§ REQUIRED WORK
If a line in the records below holds the string "STEPPER", count it; give only the total.

Segment Start: RECORDS TO PROCESS

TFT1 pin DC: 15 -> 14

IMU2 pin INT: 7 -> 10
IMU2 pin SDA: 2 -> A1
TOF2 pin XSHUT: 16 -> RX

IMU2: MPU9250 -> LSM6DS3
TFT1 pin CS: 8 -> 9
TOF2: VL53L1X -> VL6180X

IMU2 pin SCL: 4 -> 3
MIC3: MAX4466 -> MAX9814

Segment End: RECORDS TO PROCESS
Segment Start: RECORDS TO PROCESS

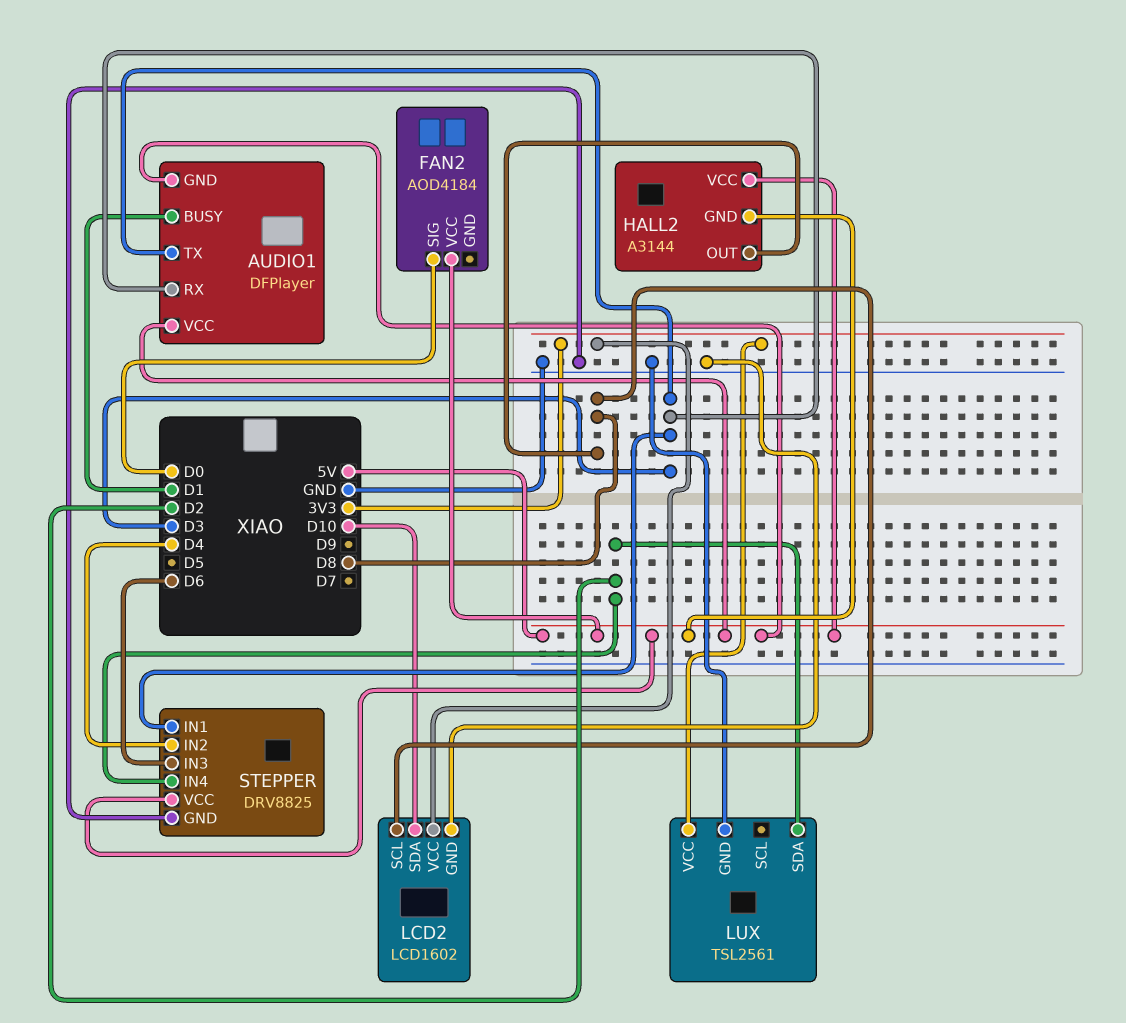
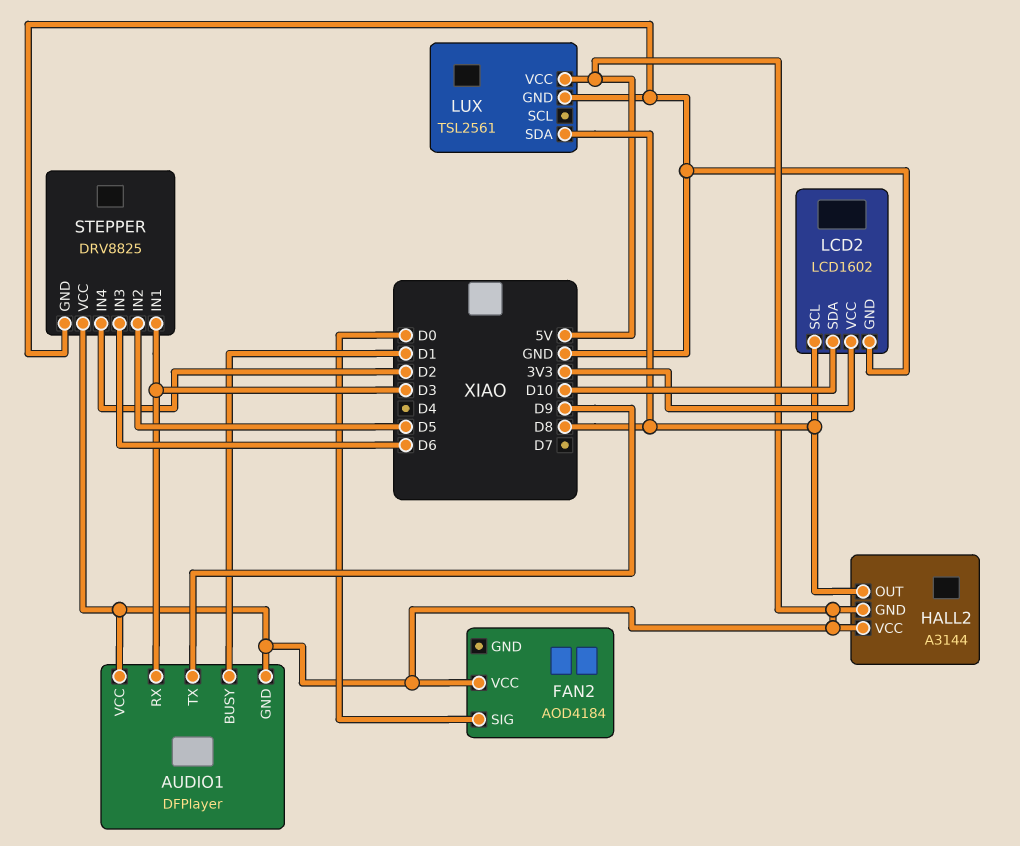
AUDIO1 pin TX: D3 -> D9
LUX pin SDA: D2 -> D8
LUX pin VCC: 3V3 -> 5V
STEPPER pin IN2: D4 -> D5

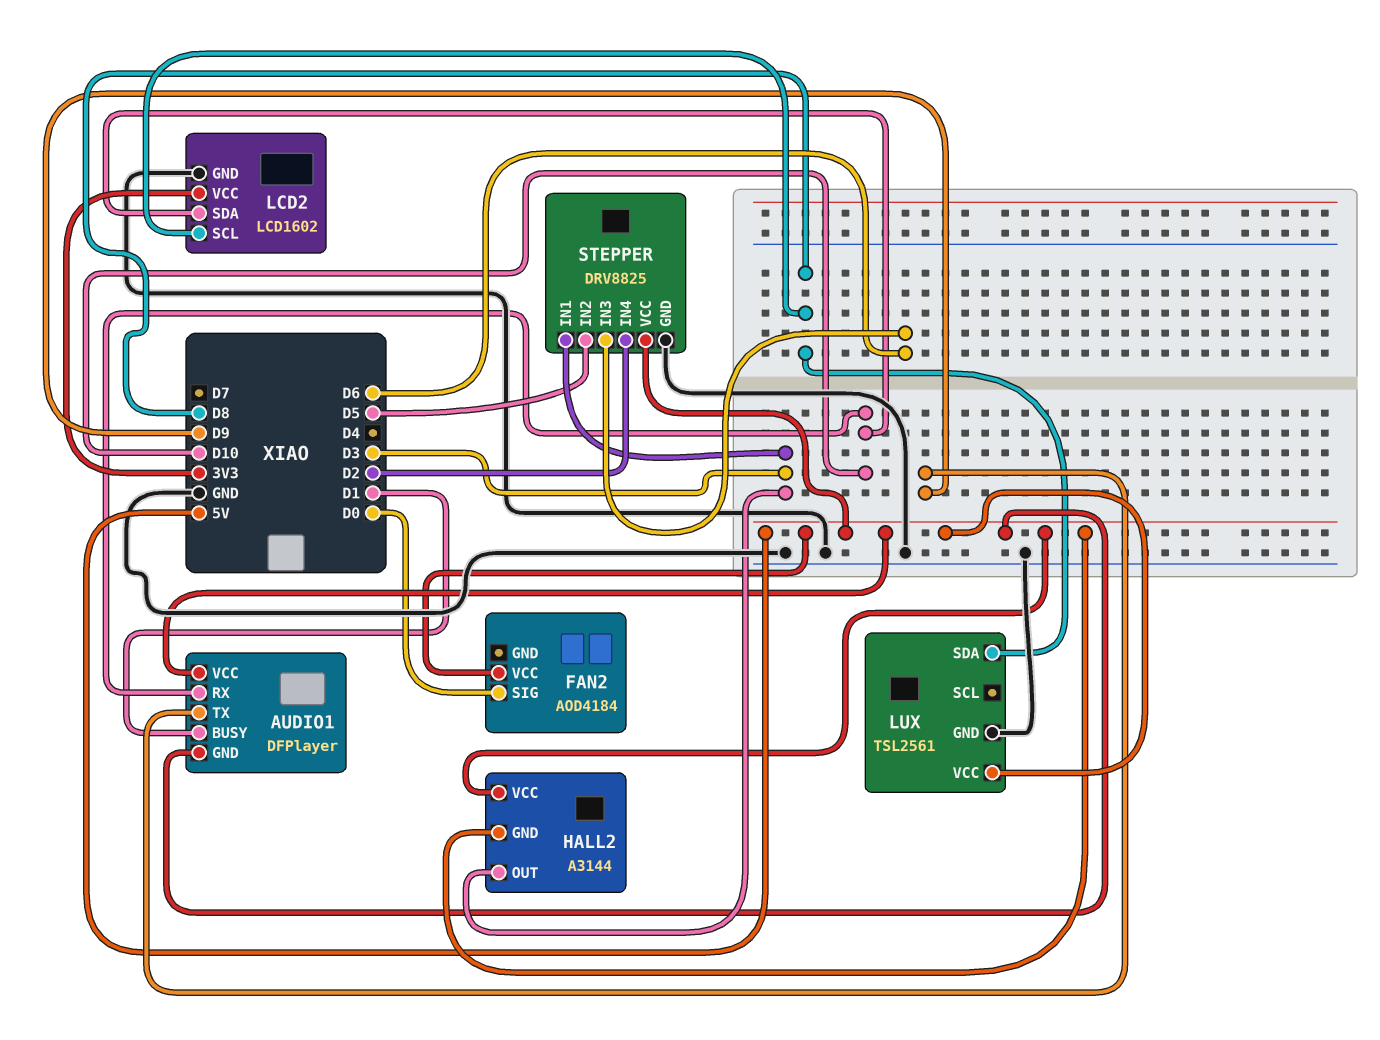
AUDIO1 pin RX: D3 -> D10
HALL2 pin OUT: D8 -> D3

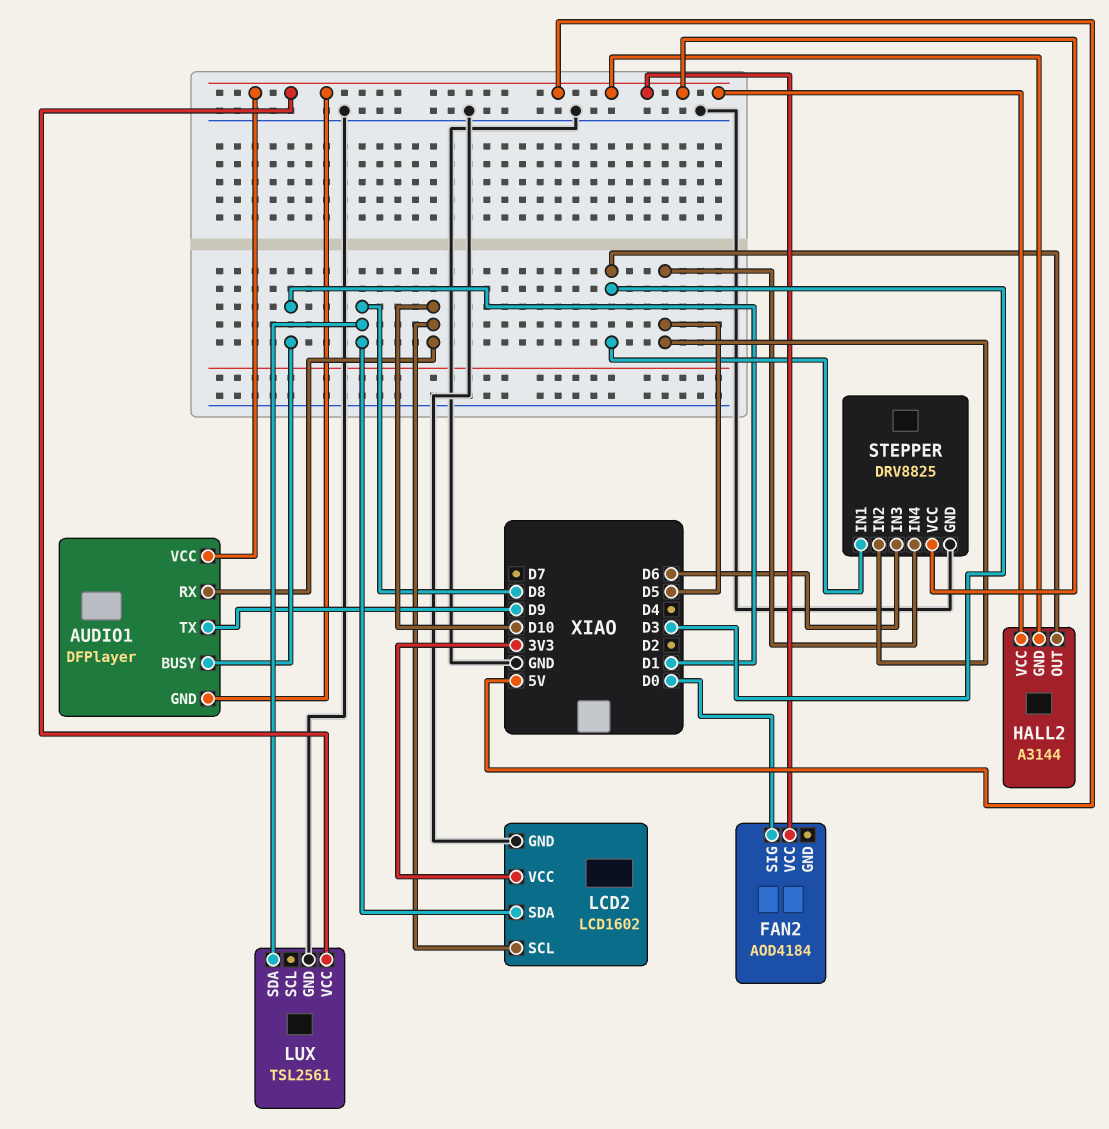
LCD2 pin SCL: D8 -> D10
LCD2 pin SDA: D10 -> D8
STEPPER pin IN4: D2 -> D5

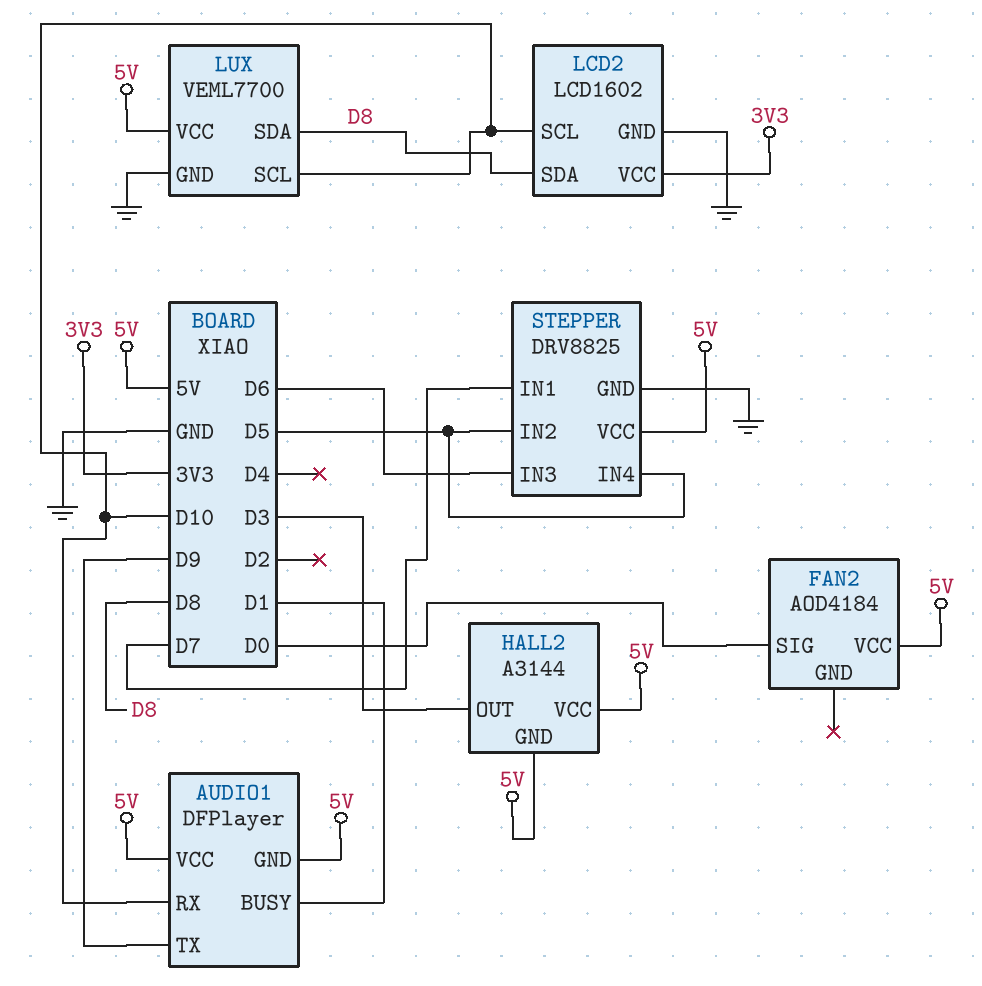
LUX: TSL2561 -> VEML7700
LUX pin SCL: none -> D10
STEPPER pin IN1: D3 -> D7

Segment End: RECORDS TO PROCESS

§ TASK RESULT
3